[Stored data]
»»

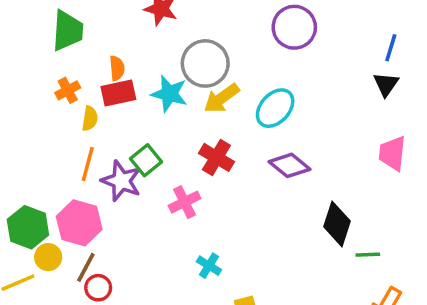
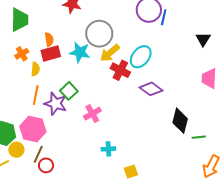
blue line: (391, 48) -> (164, 17), moved
red cross: (216, 157) -> (120, 70), moved
cyan cross: (209, 266) -> (108, 149), turned -32

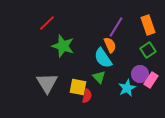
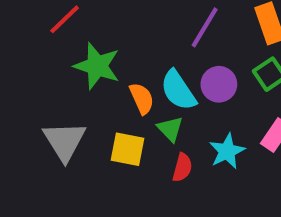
orange semicircle: (110, 45) -> (142, 98), moved
purple circle: (140, 74) -> (219, 84), moved
red semicircle: (87, 96) -> (182, 168), moved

««

## TASK OBJECTIVE
Would you write out each record above exactly, with no images?

## RESULT FOR THIS EXERCISE
blue line: (391, 48) -> (164, 17), moved
red cross: (216, 157) -> (120, 70), moved
cyan cross: (209, 266) -> (108, 149), turned -32

orange semicircle: (110, 45) -> (142, 98), moved
purple circle: (140, 74) -> (219, 84), moved
red semicircle: (87, 96) -> (182, 168), moved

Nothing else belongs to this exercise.